_GIVEN INFORMATION_:
- - -

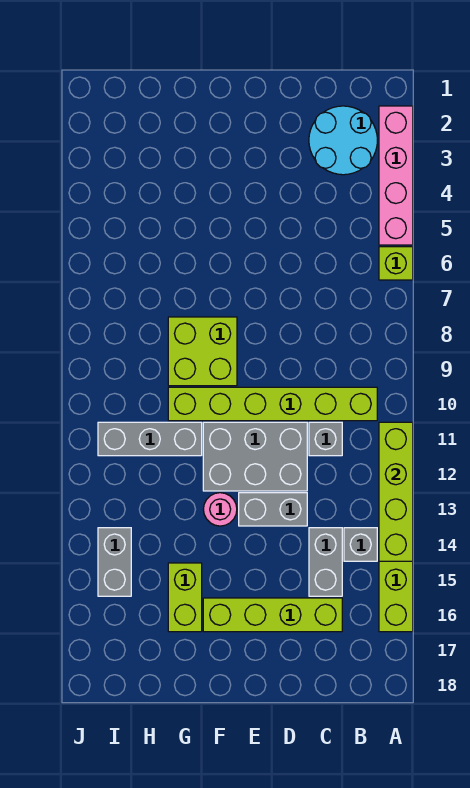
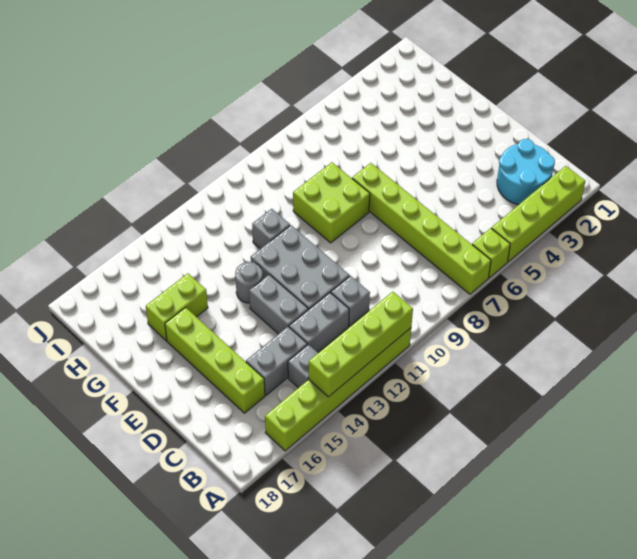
pink 1x4 brick [379,106,413,245] -> lime 1x4 brick [491,166,585,262]
lime 1x6 brick [168,387,377,421] -> lime 1x6 brick moved to [352,163,491,294]
pink 1x1 round brick [203,493,237,526] -> grey 1x1 round brick [235,262,263,303]
grey 1x3 brick [98,422,202,456] -> grey 1x1 brick [252,209,290,249]
grey 1x2 brick [98,528,131,596] -> grey 1x2 brick moved to [289,293,349,352]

- - -

_WORK INSTRUCTIONS_: What's needed is every line above, retyped exactly and free of pictures.

_SOLUTION_:
pink 1x4 brick [379,106,413,245] -> lime 1x4 brick [491,166,585,262]
lime 1x6 brick [168,387,377,421] -> lime 1x6 brick moved to [352,163,491,294]
pink 1x1 round brick [203,493,237,526] -> grey 1x1 round brick [235,262,263,303]
grey 1x3 brick [98,422,202,456] -> grey 1x1 brick [252,209,290,249]
grey 1x2 brick [98,528,131,596] -> grey 1x2 brick moved to [289,293,349,352]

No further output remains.